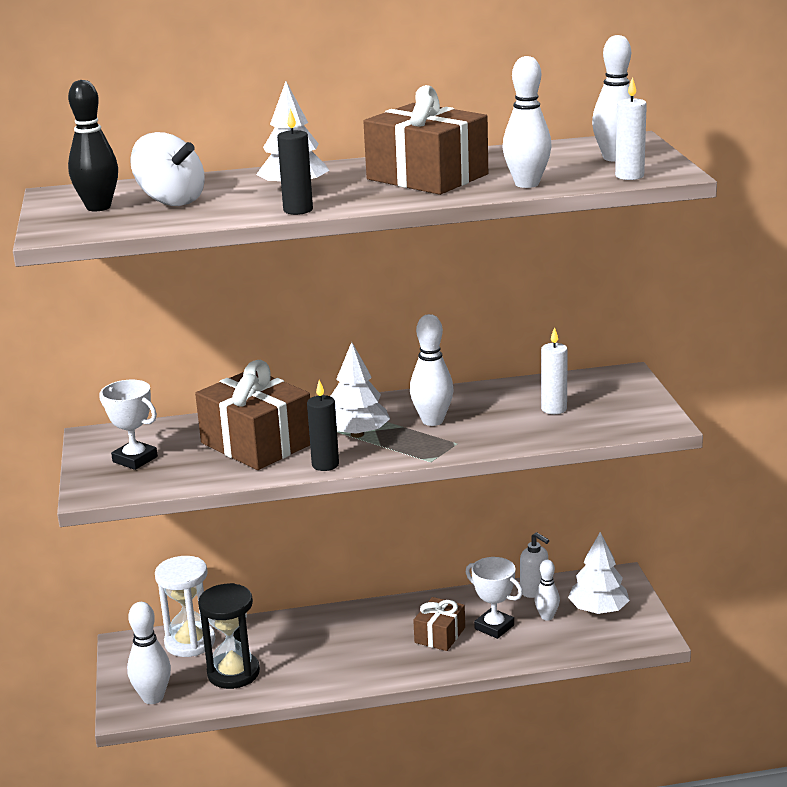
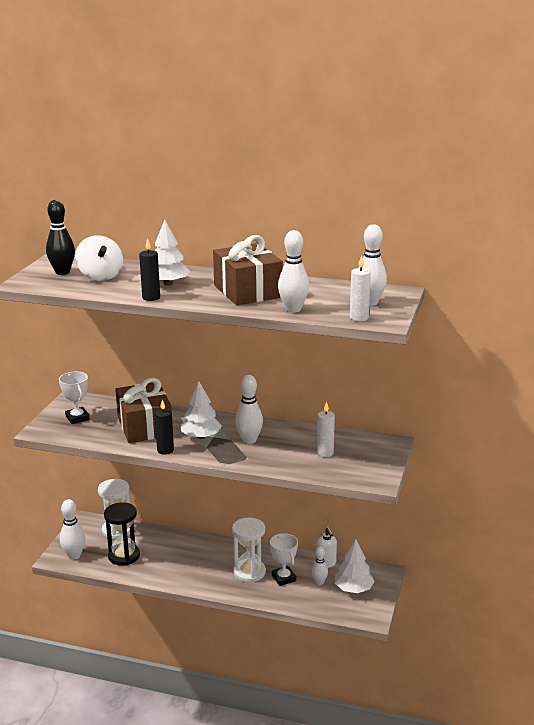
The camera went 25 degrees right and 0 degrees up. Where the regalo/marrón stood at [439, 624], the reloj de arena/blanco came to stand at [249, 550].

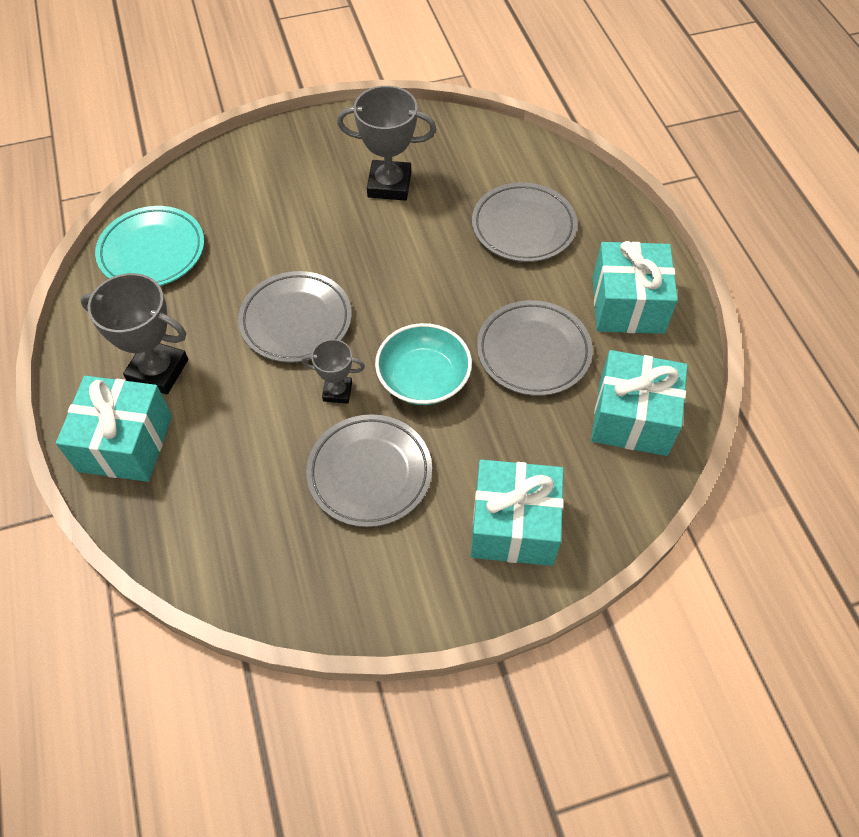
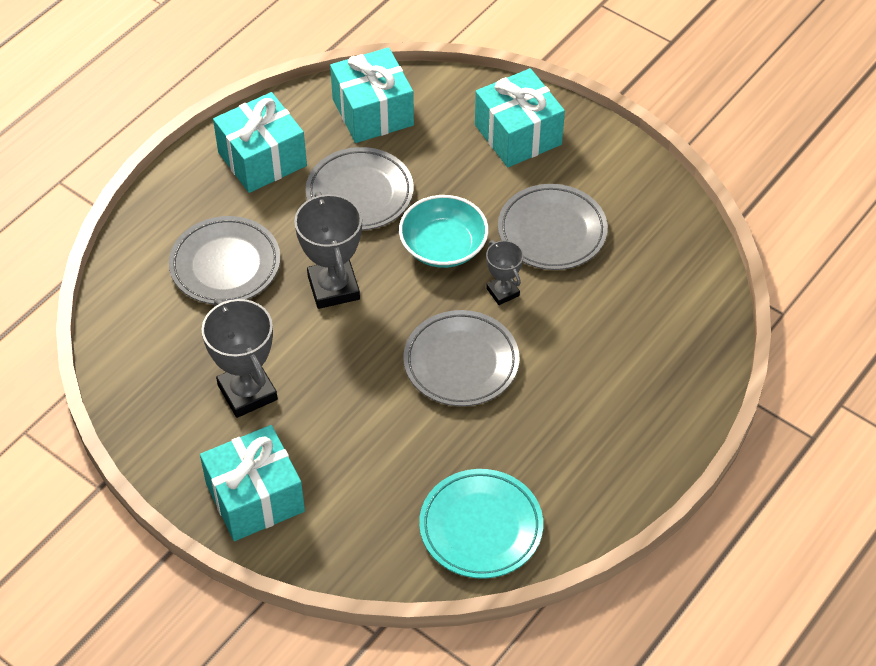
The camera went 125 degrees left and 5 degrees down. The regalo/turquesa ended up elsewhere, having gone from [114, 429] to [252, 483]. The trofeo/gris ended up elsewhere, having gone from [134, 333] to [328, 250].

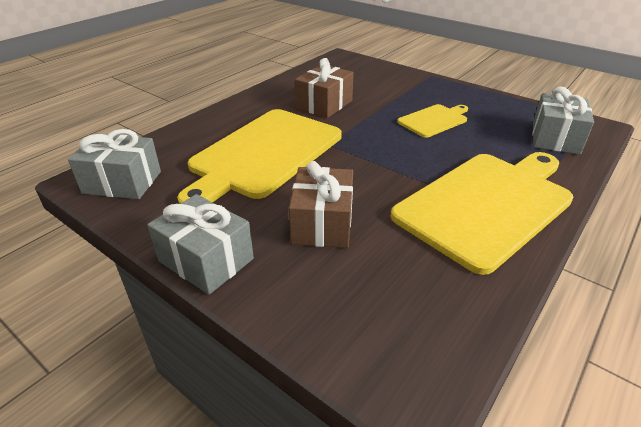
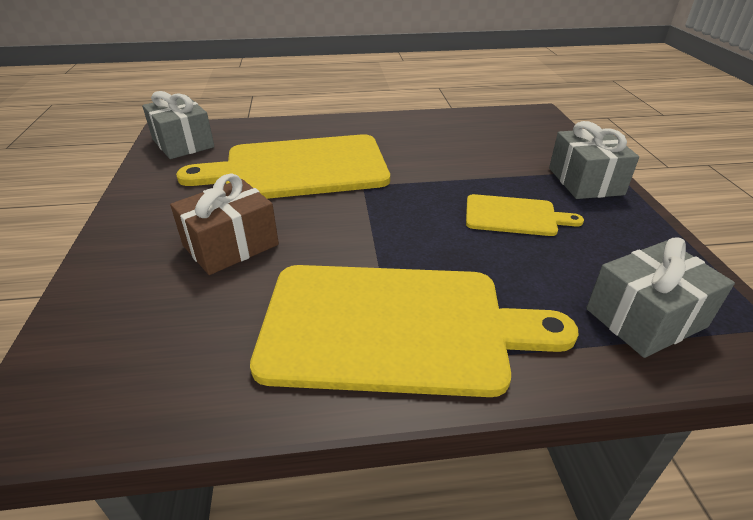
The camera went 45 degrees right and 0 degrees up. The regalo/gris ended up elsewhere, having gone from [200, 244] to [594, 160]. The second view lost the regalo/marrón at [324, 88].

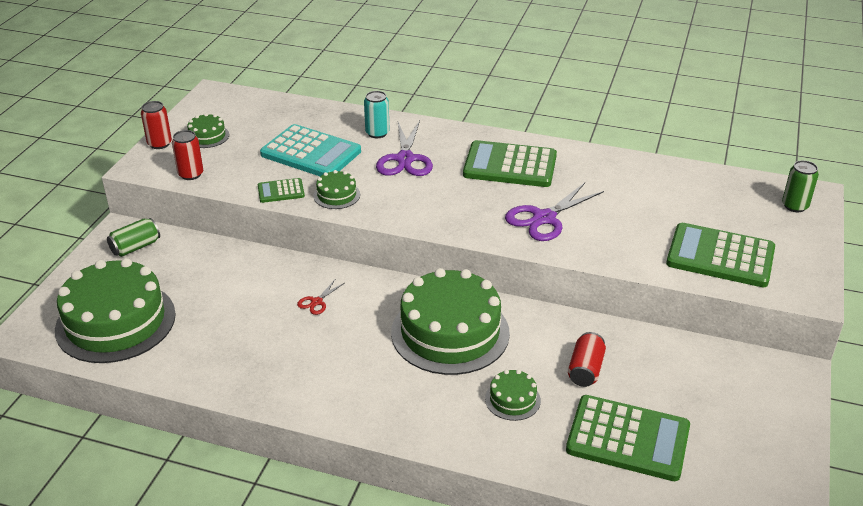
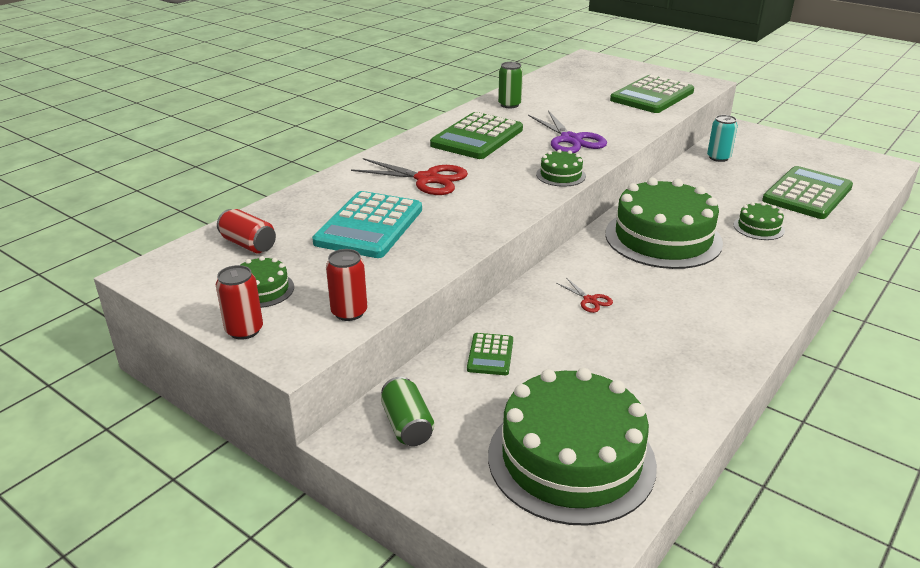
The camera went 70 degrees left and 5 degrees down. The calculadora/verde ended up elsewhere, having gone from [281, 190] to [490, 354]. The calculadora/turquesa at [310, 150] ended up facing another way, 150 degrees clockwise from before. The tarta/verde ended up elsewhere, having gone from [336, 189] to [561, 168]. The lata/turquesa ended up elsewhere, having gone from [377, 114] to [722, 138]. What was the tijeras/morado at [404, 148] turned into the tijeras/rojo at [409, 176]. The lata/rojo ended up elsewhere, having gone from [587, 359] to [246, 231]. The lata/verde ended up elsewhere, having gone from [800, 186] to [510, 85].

* Your task:
Scan the material above. Copy each line that holds the word "gris".

* Solved problem:
The camera went 125 degrees left and 5 degrees down. The regalo/turquesa ended up elsewhere, having gone from [114, 429] to [252, 483]. The trofeo/gris ended up elsewhere, having gone from [134, 333] to [328, 250].
The camera went 45 degrees right and 0 degrees up. The regalo/gris ended up elsewhere, having gone from [200, 244] to [594, 160]. The second view lost the regalo/marrón at [324, 88].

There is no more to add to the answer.